▶ Work instruction
The lines to copy are those holding the string "test" in the entries below.

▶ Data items
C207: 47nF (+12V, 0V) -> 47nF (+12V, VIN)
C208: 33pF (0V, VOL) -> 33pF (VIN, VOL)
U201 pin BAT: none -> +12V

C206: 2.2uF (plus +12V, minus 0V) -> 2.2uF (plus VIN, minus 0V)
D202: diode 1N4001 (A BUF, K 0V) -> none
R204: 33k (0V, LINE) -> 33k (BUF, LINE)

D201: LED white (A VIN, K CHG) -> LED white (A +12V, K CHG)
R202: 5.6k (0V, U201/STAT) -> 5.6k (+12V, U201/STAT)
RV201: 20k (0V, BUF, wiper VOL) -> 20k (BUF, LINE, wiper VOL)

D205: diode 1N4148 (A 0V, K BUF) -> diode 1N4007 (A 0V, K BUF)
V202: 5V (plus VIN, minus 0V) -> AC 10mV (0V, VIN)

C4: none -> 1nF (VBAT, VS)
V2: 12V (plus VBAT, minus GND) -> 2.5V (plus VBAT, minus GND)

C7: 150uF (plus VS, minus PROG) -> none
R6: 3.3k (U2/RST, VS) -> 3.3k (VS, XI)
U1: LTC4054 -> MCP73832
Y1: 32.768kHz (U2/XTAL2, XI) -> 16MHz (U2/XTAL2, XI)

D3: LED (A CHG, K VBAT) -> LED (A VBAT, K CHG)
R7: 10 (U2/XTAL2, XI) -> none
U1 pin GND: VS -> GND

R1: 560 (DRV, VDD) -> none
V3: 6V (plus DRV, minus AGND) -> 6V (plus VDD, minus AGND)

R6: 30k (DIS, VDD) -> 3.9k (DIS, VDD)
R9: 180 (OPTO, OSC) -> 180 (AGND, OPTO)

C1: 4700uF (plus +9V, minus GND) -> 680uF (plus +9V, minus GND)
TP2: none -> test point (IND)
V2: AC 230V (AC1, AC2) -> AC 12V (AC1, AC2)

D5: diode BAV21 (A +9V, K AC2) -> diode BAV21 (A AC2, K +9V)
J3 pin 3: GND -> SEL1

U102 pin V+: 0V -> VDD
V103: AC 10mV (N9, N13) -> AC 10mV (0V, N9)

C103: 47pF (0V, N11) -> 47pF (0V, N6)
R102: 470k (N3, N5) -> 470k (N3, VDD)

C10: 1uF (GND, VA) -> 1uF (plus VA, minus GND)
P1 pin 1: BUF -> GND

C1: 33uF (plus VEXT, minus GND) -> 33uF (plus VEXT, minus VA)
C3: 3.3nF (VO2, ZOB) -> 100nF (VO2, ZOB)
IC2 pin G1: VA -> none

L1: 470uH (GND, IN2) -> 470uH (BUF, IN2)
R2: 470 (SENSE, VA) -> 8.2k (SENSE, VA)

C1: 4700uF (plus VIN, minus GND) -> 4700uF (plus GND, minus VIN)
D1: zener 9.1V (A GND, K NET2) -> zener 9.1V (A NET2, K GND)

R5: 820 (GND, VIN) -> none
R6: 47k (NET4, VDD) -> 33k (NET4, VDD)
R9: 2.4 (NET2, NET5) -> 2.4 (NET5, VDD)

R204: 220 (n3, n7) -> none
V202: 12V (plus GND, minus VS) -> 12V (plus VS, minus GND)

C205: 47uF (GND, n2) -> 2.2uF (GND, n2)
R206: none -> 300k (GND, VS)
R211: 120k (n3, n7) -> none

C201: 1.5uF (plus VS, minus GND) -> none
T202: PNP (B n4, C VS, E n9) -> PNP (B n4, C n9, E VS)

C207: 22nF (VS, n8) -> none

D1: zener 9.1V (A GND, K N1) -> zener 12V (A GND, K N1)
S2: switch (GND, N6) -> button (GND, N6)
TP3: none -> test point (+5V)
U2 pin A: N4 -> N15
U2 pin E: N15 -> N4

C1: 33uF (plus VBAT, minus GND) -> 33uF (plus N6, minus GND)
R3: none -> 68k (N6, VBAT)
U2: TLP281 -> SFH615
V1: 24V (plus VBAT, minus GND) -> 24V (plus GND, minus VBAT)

▶ Result
TP2: none -> test point (IND)
TP3: none -> test point (+5V)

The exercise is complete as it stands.